(Records for the exercise begins)

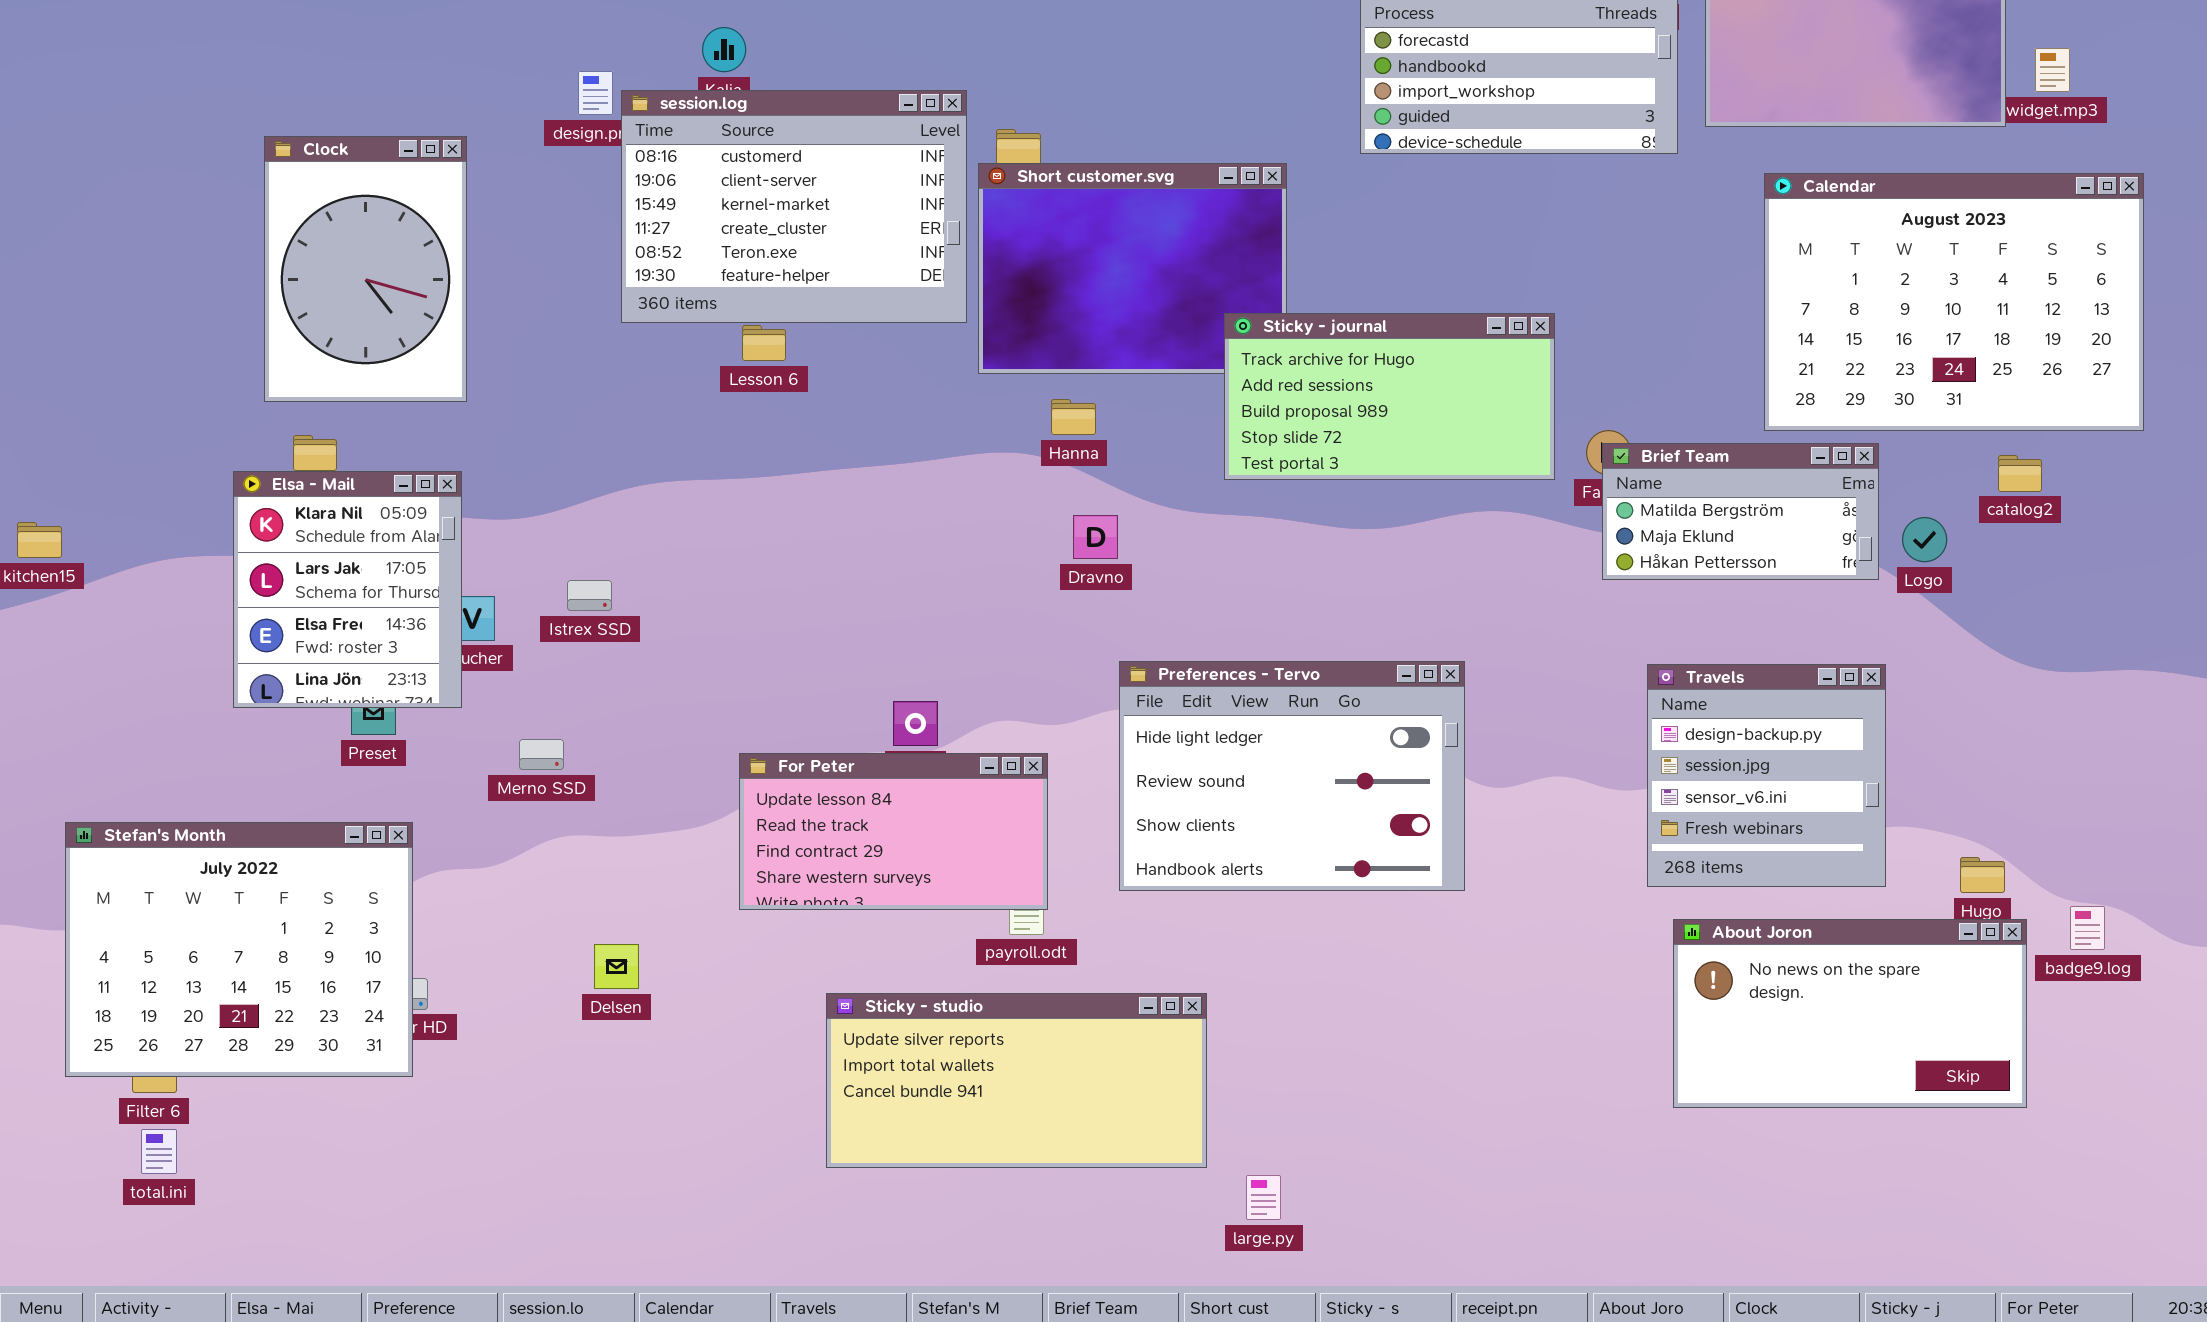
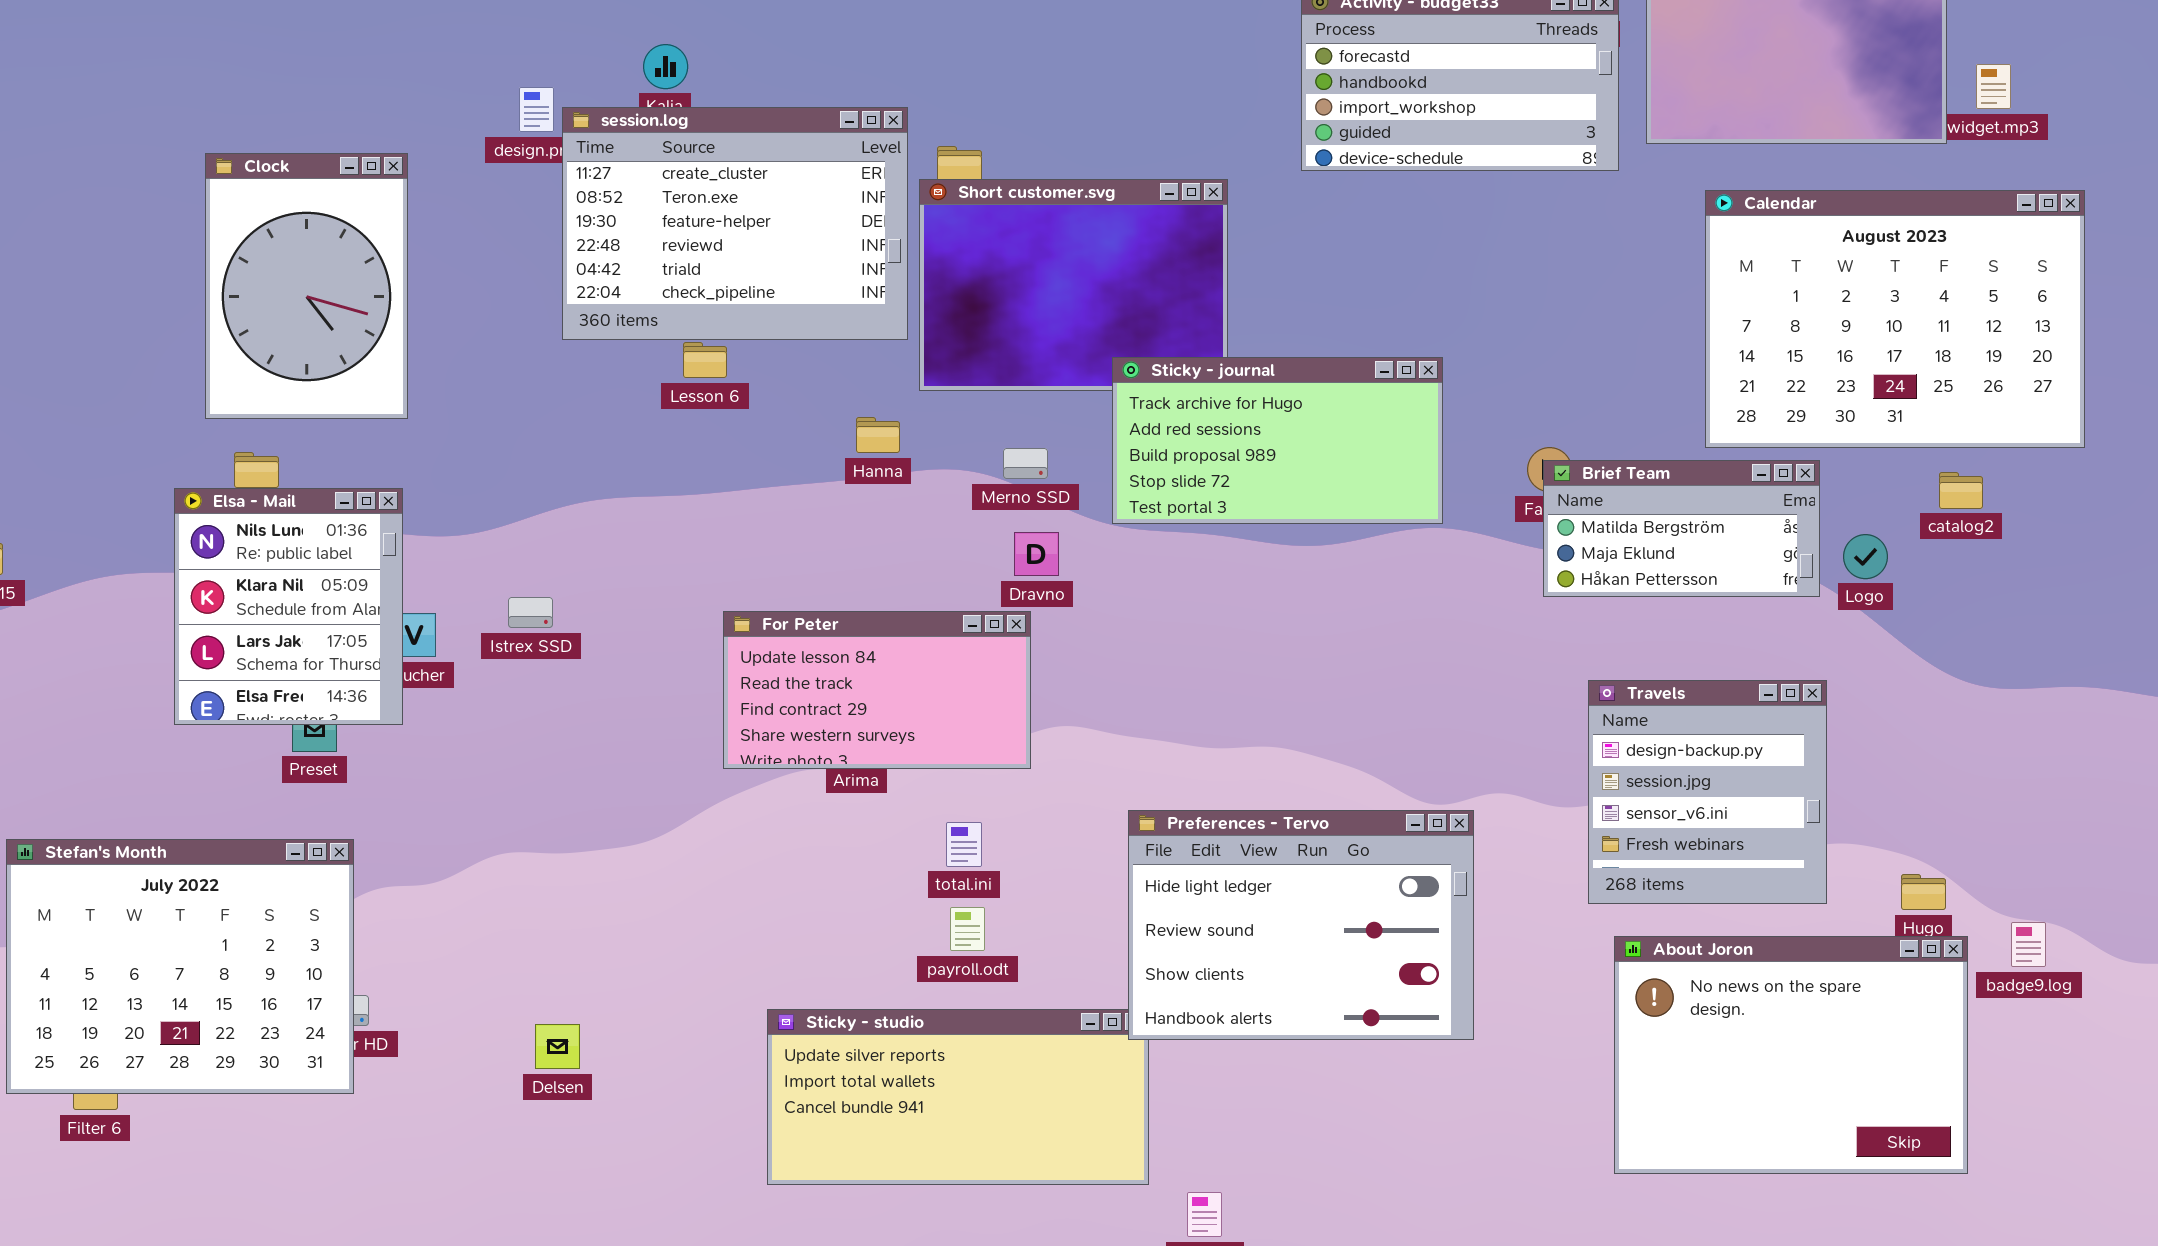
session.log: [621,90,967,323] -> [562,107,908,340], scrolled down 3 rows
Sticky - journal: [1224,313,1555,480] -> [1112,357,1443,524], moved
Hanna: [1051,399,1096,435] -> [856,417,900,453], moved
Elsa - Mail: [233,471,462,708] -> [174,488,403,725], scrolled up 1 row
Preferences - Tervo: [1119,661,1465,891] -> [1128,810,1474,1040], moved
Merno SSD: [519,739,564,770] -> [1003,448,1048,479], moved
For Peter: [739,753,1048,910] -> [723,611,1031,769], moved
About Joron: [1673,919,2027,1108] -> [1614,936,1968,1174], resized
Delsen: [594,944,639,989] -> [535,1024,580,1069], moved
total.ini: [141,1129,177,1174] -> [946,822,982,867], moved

(Records for the exercise ends)
(Records for the exercise begins)

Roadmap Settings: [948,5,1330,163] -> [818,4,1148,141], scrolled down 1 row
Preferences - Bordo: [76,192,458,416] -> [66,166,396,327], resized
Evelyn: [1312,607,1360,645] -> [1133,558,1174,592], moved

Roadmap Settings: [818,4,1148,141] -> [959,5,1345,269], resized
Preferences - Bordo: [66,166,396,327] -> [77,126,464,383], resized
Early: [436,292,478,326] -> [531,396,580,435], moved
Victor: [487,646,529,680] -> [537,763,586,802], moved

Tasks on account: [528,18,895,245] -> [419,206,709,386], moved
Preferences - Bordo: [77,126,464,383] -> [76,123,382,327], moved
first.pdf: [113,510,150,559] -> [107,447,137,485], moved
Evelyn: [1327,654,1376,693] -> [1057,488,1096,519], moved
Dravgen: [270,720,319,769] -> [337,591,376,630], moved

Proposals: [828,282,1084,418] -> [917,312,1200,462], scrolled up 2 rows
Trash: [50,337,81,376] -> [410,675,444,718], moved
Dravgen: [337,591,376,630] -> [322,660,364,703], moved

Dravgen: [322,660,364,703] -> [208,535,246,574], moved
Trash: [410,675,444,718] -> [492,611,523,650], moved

(Records for the exercise ends)

**Task item:**
Beginning with the line above that contains "Preferences - Tervo: [1119,661,1465,891]", copy each line exactly up to and including the line that contains "total.ini: [141,1129,177,1174] ->", and go no further.

**Result of the task:**
Preferences - Tervo: [1119,661,1465,891] -> [1128,810,1474,1040], moved
Merno SSD: [519,739,564,770] -> [1003,448,1048,479], moved
For Peter: [739,753,1048,910] -> [723,611,1031,769], moved
About Joron: [1673,919,2027,1108] -> [1614,936,1968,1174], resized
Delsen: [594,944,639,989] -> [535,1024,580,1069], moved
total.ini: [141,1129,177,1174] -> [946,822,982,867], moved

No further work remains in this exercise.